Goal:
Put the data from its first line up to and including the line containing "cyan rectangle: moved 1 px left, 3" into a JSON list of strings, one string per line, with blank lines left out.
:: Supplied data ::
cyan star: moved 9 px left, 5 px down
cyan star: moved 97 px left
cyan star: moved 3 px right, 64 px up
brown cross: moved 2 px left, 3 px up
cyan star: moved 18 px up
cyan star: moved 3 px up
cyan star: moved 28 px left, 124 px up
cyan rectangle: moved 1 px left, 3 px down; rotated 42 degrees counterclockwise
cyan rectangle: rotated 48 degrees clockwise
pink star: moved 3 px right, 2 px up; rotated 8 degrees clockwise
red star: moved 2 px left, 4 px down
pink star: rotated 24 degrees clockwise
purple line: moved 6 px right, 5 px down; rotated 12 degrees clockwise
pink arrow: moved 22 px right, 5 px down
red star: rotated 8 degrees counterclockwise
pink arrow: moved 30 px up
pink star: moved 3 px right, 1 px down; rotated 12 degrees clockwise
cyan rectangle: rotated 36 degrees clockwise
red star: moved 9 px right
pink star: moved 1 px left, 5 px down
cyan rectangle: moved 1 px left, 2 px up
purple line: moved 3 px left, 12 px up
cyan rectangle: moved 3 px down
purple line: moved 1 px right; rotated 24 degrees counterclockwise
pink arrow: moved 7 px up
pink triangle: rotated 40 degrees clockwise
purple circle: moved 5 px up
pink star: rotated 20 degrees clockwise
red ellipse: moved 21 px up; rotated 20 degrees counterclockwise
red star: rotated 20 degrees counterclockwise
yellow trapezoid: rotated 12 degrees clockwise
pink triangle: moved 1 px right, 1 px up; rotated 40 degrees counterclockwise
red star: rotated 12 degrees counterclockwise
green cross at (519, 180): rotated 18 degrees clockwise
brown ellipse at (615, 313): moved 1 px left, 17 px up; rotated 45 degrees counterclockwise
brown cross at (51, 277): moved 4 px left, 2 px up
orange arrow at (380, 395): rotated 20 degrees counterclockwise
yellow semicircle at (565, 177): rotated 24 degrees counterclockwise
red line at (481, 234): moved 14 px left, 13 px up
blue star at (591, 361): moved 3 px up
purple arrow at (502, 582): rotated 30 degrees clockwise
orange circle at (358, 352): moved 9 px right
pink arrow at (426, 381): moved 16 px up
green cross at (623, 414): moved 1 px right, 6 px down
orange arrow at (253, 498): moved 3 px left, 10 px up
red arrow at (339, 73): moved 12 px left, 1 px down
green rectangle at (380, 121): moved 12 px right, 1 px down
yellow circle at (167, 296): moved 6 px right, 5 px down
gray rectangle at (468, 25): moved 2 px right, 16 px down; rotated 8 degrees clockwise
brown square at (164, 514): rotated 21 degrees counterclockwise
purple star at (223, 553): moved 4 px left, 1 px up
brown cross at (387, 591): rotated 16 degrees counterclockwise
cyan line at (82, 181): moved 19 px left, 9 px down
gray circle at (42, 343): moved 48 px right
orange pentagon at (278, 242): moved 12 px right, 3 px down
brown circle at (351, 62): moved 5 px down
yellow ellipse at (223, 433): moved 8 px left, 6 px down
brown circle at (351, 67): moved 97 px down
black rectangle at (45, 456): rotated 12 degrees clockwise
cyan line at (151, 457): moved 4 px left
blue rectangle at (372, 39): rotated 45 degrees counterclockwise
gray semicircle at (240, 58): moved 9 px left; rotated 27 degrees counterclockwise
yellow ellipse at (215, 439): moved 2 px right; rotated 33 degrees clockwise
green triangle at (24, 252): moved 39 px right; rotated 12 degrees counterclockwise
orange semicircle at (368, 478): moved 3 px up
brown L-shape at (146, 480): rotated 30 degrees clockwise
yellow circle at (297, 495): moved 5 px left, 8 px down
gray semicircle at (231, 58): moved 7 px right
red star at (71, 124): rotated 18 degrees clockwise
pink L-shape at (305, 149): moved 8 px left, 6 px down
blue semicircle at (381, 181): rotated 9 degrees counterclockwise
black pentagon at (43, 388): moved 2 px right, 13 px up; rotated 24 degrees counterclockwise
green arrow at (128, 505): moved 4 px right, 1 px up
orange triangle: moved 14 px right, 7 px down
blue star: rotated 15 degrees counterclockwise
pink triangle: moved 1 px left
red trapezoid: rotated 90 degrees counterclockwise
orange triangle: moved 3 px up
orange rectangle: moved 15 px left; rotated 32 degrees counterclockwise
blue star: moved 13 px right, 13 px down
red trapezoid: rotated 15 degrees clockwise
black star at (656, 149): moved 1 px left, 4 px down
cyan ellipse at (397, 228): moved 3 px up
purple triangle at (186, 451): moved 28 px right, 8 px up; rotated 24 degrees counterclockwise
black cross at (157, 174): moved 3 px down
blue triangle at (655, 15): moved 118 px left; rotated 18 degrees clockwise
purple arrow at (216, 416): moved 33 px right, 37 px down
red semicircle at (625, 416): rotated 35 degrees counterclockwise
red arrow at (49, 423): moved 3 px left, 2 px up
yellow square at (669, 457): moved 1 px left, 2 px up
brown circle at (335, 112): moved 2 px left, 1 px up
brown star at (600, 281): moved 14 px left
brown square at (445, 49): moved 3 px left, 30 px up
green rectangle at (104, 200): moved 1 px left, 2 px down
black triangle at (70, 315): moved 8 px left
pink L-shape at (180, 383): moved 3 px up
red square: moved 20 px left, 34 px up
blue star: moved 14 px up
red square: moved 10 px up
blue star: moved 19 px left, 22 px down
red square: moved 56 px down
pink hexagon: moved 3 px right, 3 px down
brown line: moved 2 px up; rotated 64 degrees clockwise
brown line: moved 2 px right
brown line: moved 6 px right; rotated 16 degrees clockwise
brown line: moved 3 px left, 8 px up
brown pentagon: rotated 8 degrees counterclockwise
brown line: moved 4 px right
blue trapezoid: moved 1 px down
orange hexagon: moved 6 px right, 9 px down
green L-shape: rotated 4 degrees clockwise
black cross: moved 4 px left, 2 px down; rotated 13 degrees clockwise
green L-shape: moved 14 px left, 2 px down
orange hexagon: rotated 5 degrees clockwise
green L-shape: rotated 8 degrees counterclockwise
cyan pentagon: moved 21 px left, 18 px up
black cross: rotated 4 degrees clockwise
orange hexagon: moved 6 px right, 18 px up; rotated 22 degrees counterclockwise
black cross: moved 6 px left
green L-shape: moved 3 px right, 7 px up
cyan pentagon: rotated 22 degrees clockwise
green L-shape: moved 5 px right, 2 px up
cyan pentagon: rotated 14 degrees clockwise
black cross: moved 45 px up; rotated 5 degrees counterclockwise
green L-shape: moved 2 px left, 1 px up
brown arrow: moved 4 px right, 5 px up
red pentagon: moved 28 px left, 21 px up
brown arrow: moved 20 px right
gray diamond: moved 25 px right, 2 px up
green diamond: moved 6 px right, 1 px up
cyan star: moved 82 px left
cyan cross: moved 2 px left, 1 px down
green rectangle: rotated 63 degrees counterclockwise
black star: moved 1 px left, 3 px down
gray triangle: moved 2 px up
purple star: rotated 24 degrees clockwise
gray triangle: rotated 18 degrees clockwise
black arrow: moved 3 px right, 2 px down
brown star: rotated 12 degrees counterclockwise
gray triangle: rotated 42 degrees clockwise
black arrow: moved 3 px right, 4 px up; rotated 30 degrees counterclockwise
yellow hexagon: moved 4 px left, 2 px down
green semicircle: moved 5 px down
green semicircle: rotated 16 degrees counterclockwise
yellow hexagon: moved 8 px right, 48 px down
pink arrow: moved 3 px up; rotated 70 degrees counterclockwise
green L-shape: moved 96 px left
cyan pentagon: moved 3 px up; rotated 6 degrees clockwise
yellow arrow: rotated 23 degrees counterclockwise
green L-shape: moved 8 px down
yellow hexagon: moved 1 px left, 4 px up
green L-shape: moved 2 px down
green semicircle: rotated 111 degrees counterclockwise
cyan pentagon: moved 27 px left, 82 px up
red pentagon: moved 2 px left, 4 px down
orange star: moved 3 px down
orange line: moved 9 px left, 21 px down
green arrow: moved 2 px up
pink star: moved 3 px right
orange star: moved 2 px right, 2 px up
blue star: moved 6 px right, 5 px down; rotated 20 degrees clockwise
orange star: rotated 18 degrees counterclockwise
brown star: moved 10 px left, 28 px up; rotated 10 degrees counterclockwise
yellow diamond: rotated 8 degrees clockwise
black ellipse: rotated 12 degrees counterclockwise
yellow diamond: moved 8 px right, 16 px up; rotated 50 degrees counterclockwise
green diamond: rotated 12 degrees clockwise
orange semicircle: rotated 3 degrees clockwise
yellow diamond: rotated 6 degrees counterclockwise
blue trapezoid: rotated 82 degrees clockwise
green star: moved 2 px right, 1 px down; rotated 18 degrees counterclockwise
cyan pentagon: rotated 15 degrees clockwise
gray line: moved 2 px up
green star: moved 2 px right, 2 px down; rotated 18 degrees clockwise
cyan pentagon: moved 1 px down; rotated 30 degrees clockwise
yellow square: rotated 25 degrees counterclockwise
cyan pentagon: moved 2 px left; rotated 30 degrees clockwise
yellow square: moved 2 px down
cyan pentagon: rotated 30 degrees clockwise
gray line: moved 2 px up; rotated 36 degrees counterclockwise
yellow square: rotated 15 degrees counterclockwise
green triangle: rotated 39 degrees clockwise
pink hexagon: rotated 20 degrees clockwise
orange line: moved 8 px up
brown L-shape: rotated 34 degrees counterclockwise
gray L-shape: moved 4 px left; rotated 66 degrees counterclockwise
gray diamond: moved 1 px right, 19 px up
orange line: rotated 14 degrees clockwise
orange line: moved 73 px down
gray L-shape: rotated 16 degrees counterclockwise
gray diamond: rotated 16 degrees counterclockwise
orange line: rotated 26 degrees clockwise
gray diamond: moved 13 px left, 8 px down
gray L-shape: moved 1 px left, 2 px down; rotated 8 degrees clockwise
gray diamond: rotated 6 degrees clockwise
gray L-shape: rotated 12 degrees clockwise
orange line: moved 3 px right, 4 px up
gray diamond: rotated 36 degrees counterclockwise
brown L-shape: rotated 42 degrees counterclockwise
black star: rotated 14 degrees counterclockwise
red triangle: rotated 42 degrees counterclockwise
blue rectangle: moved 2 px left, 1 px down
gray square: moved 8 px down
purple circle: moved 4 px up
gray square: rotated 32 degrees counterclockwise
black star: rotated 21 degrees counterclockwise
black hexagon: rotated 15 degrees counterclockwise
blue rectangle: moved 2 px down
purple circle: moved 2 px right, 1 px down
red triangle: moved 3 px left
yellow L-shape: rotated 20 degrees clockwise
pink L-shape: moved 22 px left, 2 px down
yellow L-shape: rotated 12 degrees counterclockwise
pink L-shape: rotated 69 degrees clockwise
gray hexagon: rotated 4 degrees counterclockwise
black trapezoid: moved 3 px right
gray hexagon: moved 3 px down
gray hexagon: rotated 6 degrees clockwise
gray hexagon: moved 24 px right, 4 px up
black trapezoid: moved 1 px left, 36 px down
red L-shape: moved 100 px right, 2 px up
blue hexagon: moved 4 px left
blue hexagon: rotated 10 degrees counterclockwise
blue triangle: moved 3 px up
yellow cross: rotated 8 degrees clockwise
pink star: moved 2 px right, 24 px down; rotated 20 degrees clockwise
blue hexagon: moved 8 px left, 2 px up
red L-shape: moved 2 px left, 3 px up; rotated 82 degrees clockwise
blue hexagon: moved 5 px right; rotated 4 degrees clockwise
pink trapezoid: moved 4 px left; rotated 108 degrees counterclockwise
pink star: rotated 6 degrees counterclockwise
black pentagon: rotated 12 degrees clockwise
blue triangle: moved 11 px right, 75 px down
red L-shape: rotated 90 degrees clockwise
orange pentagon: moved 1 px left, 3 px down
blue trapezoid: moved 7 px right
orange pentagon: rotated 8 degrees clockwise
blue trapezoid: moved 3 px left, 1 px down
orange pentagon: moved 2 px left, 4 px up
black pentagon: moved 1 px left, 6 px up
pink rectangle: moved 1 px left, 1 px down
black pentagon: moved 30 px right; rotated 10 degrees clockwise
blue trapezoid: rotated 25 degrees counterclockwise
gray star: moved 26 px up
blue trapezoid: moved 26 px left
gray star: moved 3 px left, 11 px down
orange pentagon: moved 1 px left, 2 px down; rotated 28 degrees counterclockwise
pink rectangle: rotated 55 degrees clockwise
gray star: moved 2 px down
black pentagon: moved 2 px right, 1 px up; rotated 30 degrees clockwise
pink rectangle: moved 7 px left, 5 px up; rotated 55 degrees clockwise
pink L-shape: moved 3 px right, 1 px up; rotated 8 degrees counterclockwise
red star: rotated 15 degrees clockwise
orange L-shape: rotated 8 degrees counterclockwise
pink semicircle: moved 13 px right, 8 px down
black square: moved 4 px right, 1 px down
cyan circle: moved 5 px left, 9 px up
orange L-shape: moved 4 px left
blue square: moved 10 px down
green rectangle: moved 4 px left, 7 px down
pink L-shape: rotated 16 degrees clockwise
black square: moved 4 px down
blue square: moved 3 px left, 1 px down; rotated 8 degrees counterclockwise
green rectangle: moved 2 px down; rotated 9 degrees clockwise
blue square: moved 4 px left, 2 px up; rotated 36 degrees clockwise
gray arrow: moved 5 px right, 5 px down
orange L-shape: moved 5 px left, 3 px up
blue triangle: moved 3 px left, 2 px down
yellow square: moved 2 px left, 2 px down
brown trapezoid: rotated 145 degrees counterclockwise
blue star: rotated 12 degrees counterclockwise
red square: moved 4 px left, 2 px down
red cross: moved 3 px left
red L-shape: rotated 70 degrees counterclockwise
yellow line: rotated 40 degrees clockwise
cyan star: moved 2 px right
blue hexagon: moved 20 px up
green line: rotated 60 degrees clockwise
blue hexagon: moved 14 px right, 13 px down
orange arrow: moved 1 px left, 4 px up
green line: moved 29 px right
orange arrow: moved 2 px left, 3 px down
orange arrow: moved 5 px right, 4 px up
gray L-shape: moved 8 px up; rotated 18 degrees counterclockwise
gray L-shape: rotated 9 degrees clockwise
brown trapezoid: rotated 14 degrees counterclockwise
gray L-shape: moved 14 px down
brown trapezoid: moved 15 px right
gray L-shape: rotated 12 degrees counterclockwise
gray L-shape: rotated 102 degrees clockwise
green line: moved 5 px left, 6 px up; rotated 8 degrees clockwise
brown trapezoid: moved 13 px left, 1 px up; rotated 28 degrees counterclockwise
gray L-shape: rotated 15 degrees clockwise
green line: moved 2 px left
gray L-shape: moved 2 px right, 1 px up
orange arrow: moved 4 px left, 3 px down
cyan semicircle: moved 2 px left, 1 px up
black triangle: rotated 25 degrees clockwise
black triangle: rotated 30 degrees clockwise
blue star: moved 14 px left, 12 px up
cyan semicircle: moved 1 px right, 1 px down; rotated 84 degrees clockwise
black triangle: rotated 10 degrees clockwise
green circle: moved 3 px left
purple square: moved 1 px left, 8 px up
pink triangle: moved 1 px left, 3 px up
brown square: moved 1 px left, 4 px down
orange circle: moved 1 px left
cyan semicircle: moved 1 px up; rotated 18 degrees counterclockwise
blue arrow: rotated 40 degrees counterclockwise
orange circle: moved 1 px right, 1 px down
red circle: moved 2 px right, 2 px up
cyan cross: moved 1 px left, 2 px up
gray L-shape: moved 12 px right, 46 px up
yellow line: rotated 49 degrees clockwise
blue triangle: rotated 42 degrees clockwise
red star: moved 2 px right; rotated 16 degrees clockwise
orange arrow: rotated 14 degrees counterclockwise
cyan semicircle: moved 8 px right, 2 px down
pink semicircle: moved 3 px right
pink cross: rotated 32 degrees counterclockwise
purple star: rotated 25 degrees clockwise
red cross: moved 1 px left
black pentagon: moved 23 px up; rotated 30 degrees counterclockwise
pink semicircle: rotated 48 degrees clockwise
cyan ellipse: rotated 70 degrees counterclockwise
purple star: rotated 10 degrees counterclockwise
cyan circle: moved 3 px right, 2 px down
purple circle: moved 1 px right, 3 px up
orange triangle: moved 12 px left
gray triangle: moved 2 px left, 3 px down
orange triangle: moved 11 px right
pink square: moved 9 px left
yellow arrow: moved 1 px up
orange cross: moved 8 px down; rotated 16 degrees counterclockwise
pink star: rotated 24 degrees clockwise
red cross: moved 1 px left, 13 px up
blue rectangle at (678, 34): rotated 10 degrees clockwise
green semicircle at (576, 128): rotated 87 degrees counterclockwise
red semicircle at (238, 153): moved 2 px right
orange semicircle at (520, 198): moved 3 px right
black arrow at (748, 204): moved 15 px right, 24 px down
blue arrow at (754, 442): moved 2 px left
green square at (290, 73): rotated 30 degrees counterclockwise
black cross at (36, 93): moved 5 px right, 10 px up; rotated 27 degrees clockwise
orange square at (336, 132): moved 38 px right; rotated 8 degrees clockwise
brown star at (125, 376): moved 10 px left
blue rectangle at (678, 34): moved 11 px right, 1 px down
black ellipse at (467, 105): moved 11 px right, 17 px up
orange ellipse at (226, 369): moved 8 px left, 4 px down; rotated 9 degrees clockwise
:::
Final result:
[
  "cyan star: moved 9 px left, 5 px down",
  "cyan star: moved 97 px left",
  "cyan star: moved 3 px right, 64 px up",
  "brown cross: moved 2 px left, 3 px up",
  "cyan star: moved 18 px up",
  "cyan star: moved 3 px up",
  "cyan star: moved 28 px left, 124 px up",
  "cyan rectangle: moved 1 px left, 3 px down; rotated 42 degrees counterclockwise"
]